* Prompt
Keep the images out while you set down the data exactly.

* Data excerpt
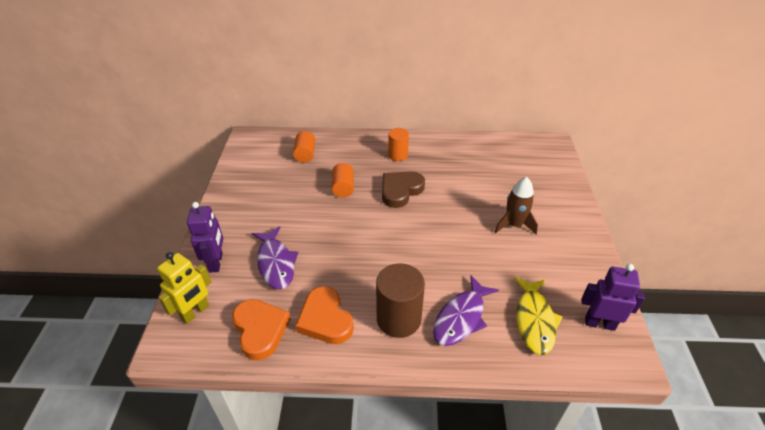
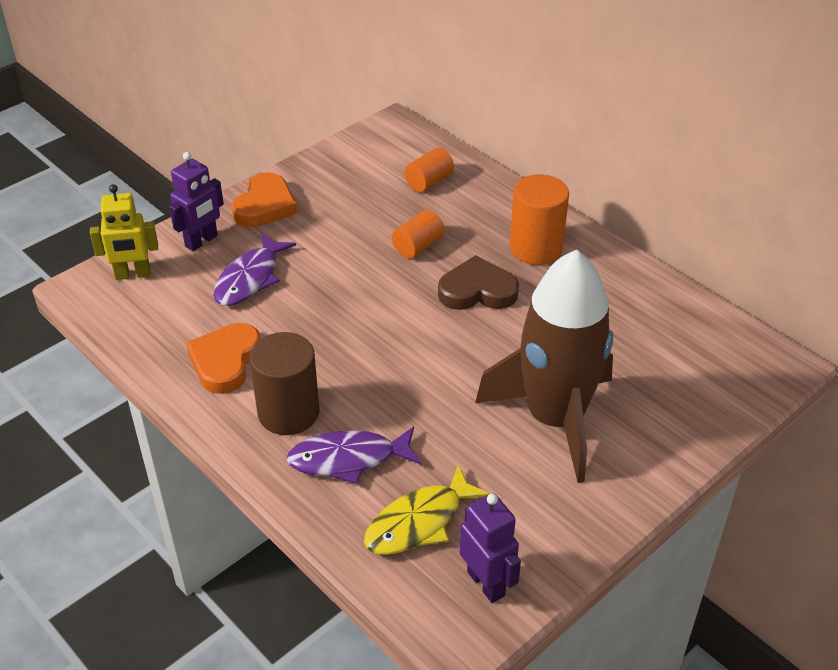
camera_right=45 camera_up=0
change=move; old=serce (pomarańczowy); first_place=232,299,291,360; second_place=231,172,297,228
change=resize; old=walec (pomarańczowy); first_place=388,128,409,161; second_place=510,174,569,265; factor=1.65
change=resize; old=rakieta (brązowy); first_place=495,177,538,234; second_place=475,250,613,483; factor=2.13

* Response below
camera_right=45 camera_up=0
change=move; old=serce (pomarańczowy); first_place=232,299,291,360; second_place=231,172,297,228
change=resize; old=walec (pomarańczowy); first_place=388,128,409,161; second_place=510,174,569,265; factor=1.65
change=resize; old=rakieta (brązowy); first_place=495,177,538,234; second_place=475,250,613,483; factor=2.13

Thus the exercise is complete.